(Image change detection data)
"""
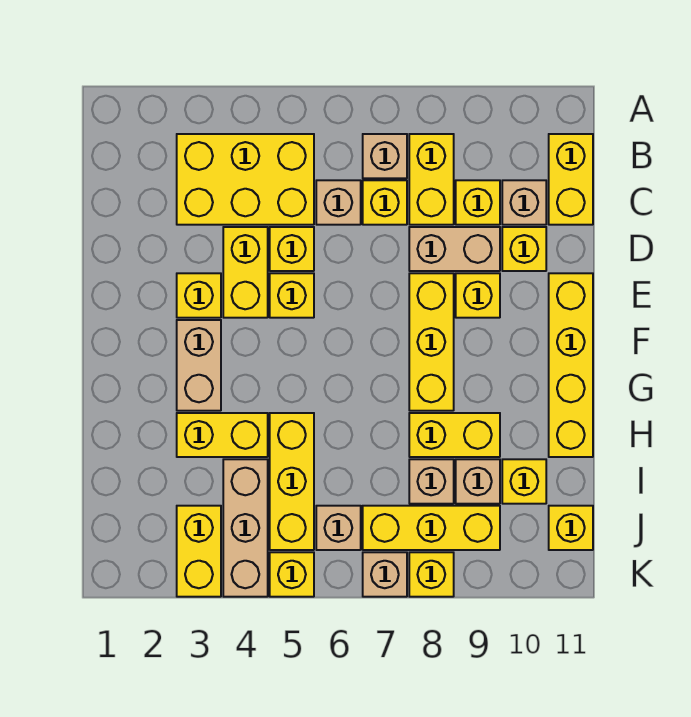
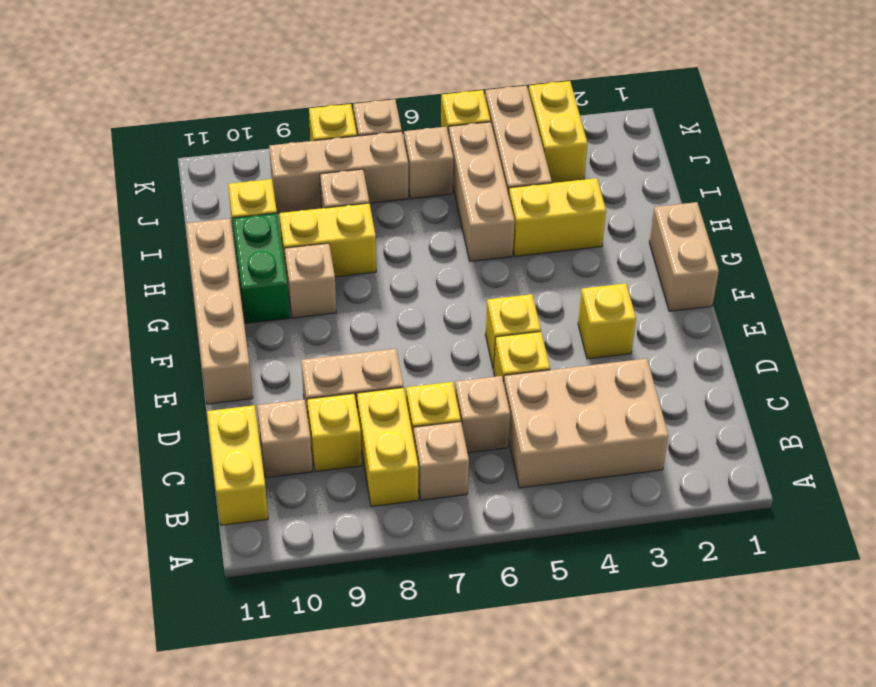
yellow 2x3 brick [177,134,314,225] -> tan 2x3 brick [504,359,669,488]
yellow 1x2 brick [223,227,268,318] -> none
yellow 1x1 brick [502,227,546,271] -> none
yellow 1x3 brick [409,273,454,411] -> none
yellow 1x1 brick [456,273,500,318] -> none
yellow 1x4 brick [549,273,593,457] -> tan 1x4 brick [186,218,253,404]
tan 1x2 brick [177,320,221,411] -> tan 1x2 brick moved to [649,202,719,311]
none -> green 1x2 brick [233,213,290,323]
yellow 1x3 brick [270,413,314,550] -> tan 1x3 brick [448,122,515,261]
tan 1x1 brick [456,459,500,504] -> tan 1x1 brick moved to [285,243,336,318]
yellow 1x3 brick [363,506,500,550] -> tan 1x3 brick [269,131,408,213]
yellow 1x1 brick [549,506,593,550] -> none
"""
**What to do**: Skip the pictures and reproduce all remaining entries exactly.

**Expected answer**:
yellow 2x3 brick [177,134,314,225] -> tan 2x3 brick [504,359,669,488]
yellow 1x2 brick [223,227,268,318] -> none
yellow 1x1 brick [502,227,546,271] -> none
yellow 1x3 brick [409,273,454,411] -> none
yellow 1x1 brick [456,273,500,318] -> none
yellow 1x4 brick [549,273,593,457] -> tan 1x4 brick [186,218,253,404]
tan 1x2 brick [177,320,221,411] -> tan 1x2 brick moved to [649,202,719,311]
none -> green 1x2 brick [233,213,290,323]
yellow 1x3 brick [270,413,314,550] -> tan 1x3 brick [448,122,515,261]
tan 1x1 brick [456,459,500,504] -> tan 1x1 brick moved to [285,243,336,318]
yellow 1x3 brick [363,506,500,550] -> tan 1x3 brick [269,131,408,213]
yellow 1x1 brick [549,506,593,550] -> none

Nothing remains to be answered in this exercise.